GIVEN DATA
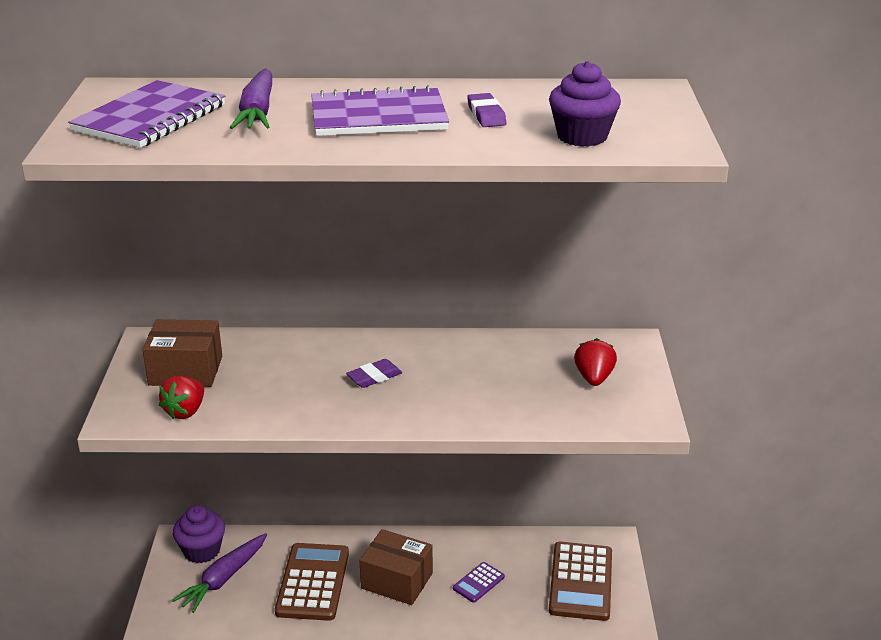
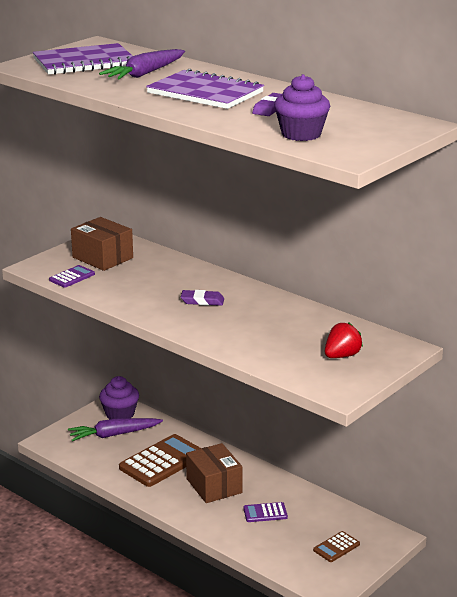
camera: 40 degrees right, 5 degrees down
(185, 411) = (72, 277): red strawberry -> purple calculator
(580, 582) = (336, 547): brown calculator -> brown calculator, size x0.50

BRIEF
For each line above, output its wording exactly and leave out any picture.

RESULT OF THE EXERCISE
camera: 40 degrees right, 5 degrees down
(185, 411) = (72, 277): red strawberry -> purple calculator
(580, 582) = (336, 547): brown calculator -> brown calculator, size x0.50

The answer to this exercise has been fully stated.